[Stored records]

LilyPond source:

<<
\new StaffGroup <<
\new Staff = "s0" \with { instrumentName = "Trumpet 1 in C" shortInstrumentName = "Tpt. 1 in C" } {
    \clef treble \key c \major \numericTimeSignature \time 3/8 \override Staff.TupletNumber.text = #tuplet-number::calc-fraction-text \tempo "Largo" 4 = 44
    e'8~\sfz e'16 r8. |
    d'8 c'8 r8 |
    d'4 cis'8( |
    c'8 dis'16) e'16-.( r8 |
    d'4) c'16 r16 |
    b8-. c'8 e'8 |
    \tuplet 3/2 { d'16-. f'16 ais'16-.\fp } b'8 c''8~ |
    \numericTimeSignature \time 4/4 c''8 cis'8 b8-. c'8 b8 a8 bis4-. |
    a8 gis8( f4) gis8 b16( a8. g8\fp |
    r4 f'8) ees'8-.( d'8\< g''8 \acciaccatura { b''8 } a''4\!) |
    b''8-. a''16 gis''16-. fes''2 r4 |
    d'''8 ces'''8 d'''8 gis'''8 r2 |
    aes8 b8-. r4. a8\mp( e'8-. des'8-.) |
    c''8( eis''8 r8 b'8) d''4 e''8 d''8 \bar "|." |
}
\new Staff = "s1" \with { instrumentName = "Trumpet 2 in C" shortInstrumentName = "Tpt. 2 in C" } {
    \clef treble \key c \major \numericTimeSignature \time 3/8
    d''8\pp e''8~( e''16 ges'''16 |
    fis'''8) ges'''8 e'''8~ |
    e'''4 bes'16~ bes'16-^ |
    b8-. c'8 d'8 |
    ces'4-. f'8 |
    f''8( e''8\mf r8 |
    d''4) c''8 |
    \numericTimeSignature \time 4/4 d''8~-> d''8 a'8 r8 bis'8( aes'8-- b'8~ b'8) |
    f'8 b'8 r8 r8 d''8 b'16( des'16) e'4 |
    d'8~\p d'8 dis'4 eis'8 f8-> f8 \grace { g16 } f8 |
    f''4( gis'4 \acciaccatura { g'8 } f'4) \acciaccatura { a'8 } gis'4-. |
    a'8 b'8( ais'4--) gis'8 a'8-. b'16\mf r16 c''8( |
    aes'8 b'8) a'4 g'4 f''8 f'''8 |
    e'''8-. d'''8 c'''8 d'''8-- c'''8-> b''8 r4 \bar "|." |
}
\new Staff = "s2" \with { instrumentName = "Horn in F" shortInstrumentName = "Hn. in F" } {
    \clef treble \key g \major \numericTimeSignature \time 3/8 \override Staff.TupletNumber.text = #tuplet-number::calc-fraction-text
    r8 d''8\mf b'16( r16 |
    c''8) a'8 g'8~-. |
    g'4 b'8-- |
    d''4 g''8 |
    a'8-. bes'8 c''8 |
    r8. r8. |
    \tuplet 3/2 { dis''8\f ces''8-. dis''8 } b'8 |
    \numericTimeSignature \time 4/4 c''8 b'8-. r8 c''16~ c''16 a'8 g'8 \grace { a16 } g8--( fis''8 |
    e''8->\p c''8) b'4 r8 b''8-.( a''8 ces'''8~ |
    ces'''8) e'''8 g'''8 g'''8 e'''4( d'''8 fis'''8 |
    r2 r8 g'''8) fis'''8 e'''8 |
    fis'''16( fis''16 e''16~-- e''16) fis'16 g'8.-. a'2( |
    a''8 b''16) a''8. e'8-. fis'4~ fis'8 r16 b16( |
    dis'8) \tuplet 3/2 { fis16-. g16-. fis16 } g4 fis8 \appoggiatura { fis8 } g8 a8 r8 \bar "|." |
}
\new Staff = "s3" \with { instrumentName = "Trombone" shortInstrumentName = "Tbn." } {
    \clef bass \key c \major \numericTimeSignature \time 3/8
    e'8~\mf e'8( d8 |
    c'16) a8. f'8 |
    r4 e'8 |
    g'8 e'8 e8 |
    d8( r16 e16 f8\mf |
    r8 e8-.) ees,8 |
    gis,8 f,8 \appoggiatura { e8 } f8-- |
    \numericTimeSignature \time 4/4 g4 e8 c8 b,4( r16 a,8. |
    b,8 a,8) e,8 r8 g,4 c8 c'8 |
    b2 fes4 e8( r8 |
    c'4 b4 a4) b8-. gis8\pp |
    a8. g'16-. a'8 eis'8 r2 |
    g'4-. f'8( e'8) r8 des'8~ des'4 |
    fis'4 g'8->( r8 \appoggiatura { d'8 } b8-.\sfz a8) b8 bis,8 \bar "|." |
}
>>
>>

> Task description
Copy out each line of the material above in which the string "tuplet" appears.

> Output of the exercise
    \clef treble \key c \major \numericTimeSignature \time 3/8 \override Staff.TupletNumber.text = #tuplet-number::calc-fraction-text \tempo "Largo" 4 = 44
    \tuplet 3/2 { d'16-. f'16 ais'16-.\fp } b'8 c''8~ |
    \clef treble \key g \major \numericTimeSignature \time 3/8 \override Staff.TupletNumber.text = #tuplet-number::calc-fraction-text
    \tuplet 3/2 { dis''8\f ces''8-. dis''8 } b'8 |
    dis'8) \tuplet 3/2 { fis16-. g16-. fis16 } g4 fis8 \appoggiatura { fis8 } g8 a8 r8 \bar "|." |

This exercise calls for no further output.